▶ Data under study
--*--

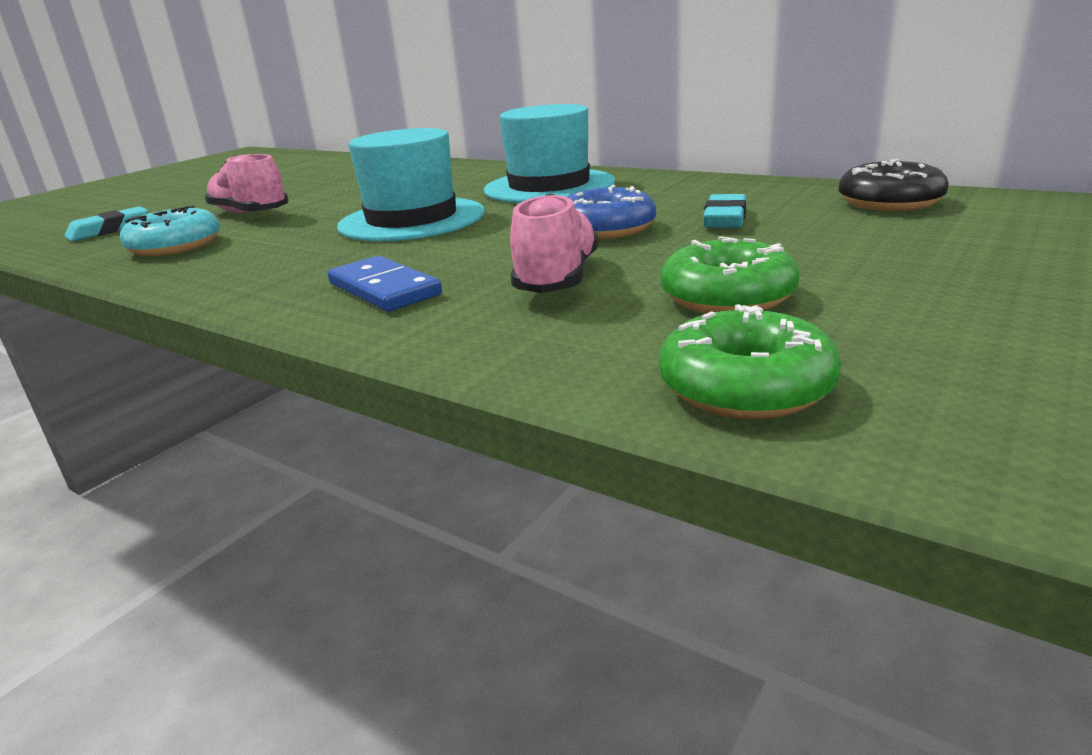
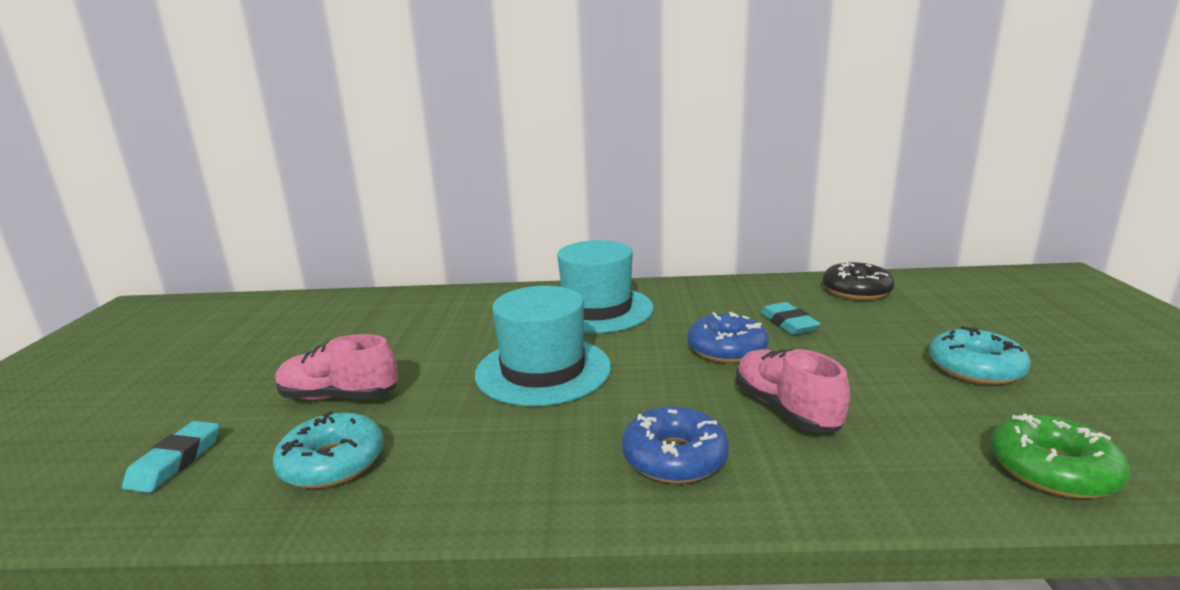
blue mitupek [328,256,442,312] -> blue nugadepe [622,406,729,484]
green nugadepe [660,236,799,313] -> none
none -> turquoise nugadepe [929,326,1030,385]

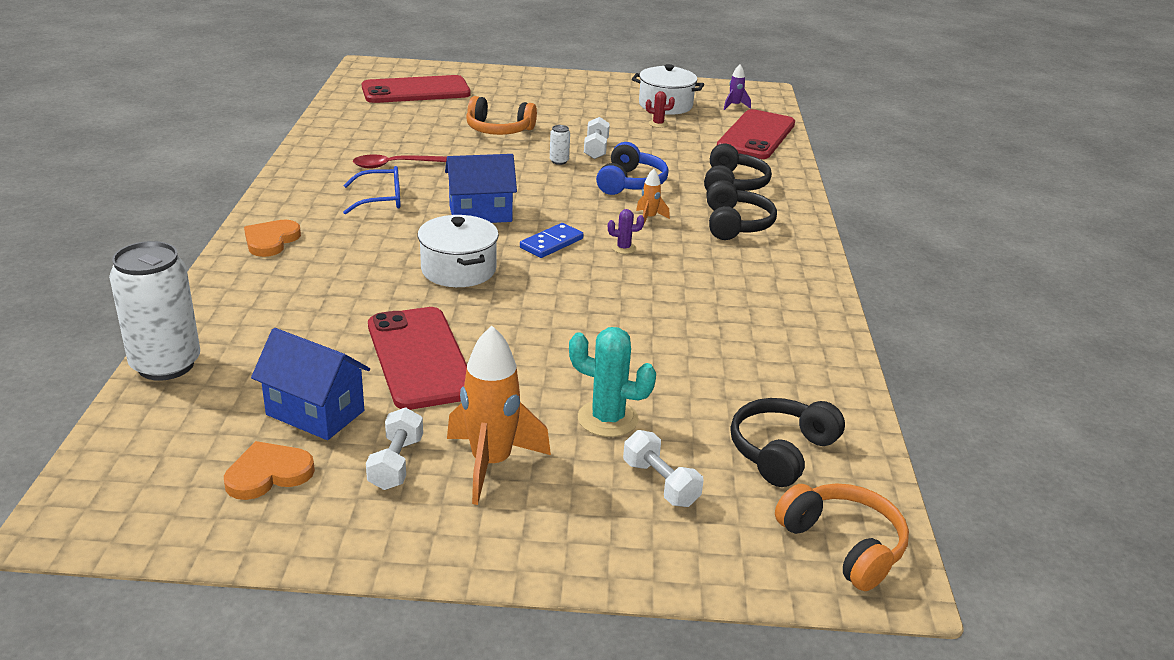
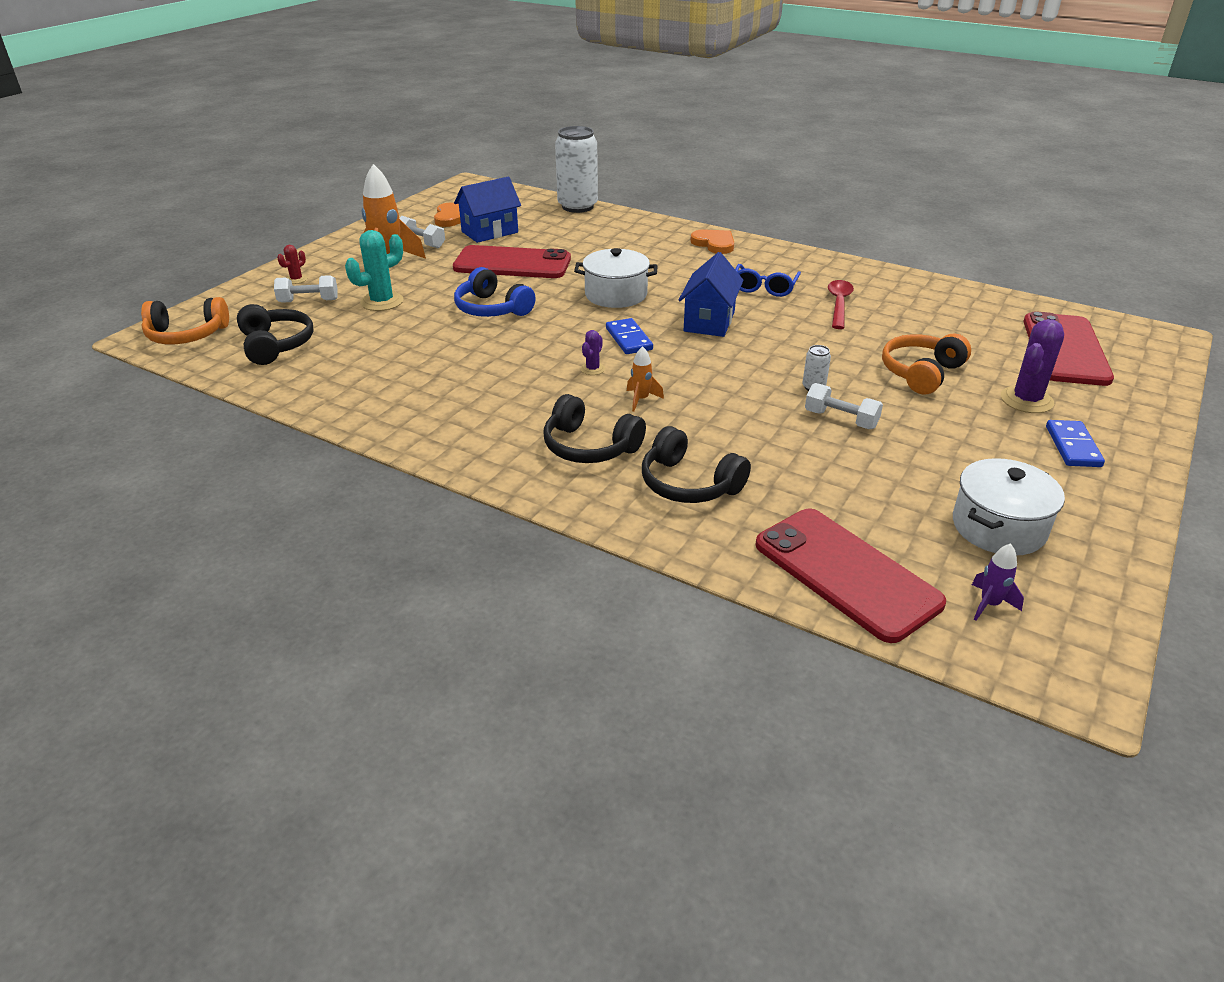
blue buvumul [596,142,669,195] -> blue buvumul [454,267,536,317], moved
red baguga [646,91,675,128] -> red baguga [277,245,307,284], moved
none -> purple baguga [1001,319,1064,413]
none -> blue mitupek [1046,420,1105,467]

--*--

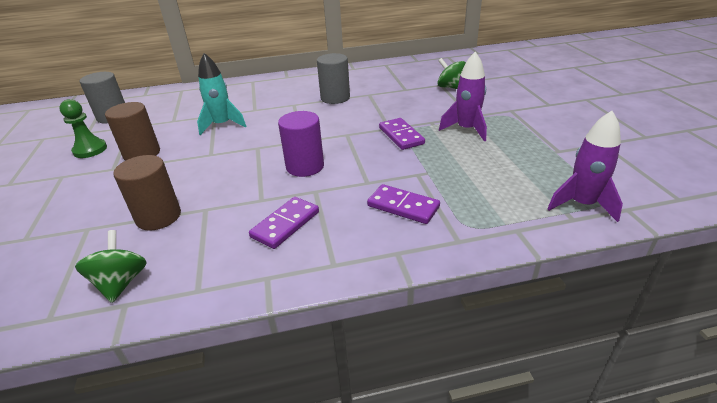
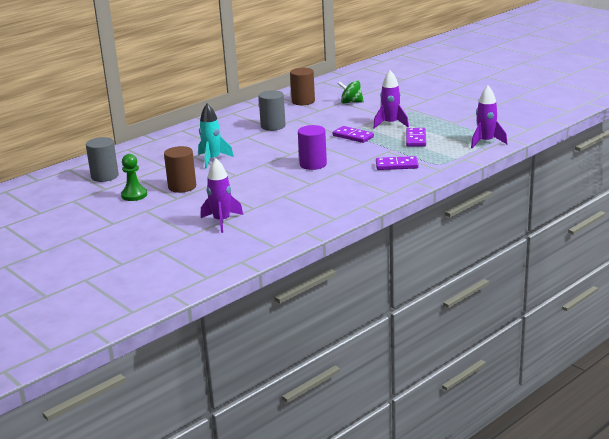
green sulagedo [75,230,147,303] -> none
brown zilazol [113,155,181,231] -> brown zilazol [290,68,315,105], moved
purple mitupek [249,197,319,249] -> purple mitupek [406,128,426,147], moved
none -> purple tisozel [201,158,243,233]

--*--

▶ Task prompt
Bring together all lines in the records where the word "nugadepe" is found.

▶ Answer space
blue mitupek [328,256,442,312] -> blue nugadepe [622,406,729,484]
green nugadepe [660,236,799,313] -> none
none -> turquoise nugadepe [929,326,1030,385]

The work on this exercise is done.